* Data for review *
━━━━━━━━━━

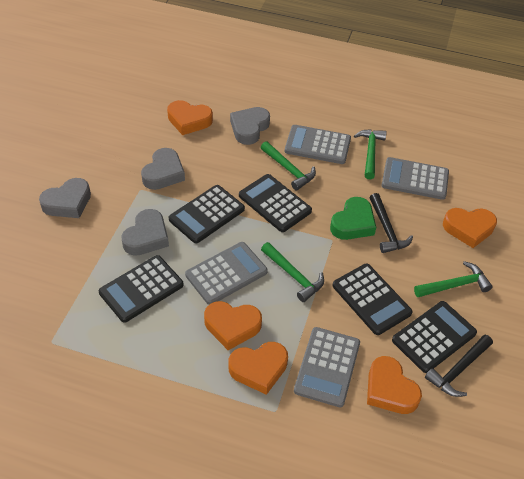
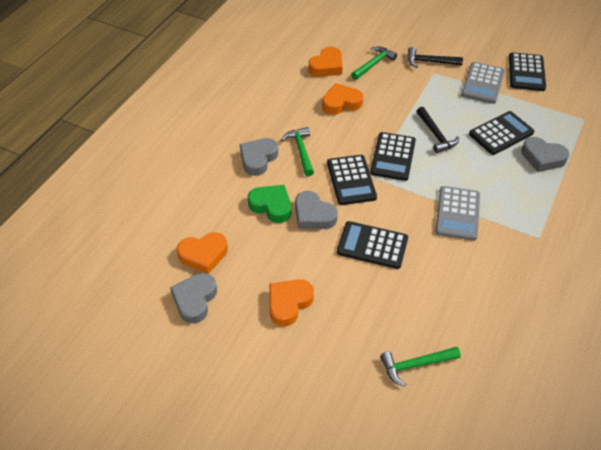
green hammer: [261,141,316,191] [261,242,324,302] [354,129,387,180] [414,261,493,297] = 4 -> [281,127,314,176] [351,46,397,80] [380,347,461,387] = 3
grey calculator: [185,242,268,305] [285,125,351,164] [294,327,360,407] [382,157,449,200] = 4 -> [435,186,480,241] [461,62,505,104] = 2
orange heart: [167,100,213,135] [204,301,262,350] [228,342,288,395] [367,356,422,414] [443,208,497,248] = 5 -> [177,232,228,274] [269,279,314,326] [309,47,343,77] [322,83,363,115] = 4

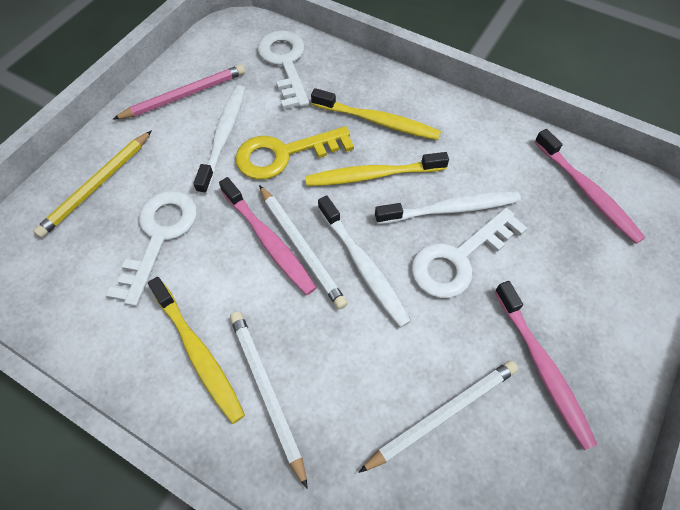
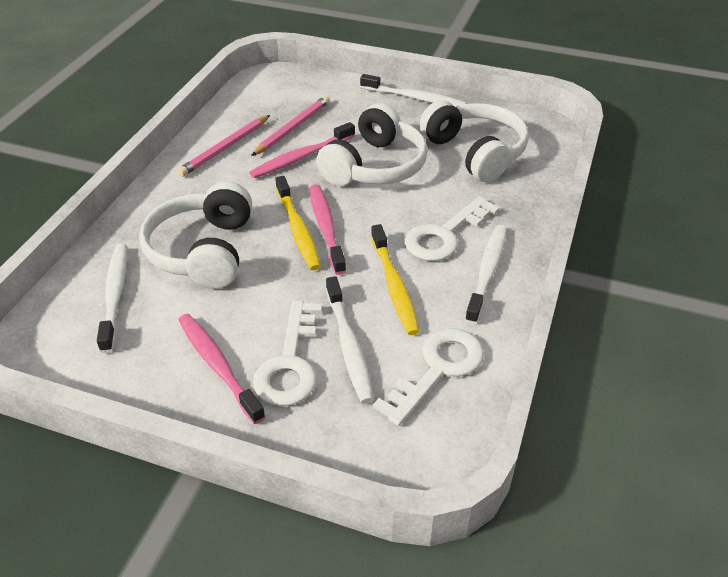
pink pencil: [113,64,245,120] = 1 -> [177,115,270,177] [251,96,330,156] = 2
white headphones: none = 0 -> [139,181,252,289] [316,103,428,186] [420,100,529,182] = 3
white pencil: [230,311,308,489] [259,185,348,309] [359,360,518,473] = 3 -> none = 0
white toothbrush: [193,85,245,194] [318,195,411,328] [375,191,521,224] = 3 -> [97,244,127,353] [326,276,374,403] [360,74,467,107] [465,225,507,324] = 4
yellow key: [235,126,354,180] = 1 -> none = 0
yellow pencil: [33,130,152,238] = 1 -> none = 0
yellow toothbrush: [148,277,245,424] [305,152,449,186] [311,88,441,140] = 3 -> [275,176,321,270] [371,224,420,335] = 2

━━━━━━━━━━

* Activity *
Copy out each line of the records where the string "toothbrush" appears.

* Response to this task *
white toothbrush: [193,85,245,194] [318,195,411,328] [375,191,521,224] = 3 -> [97,244,127,353] [326,276,374,403] [360,74,467,107] [465,225,507,324] = 4
yellow toothbrush: [148,277,245,424] [305,152,449,186] [311,88,441,140] = 3 -> [275,176,321,270] [371,224,420,335] = 2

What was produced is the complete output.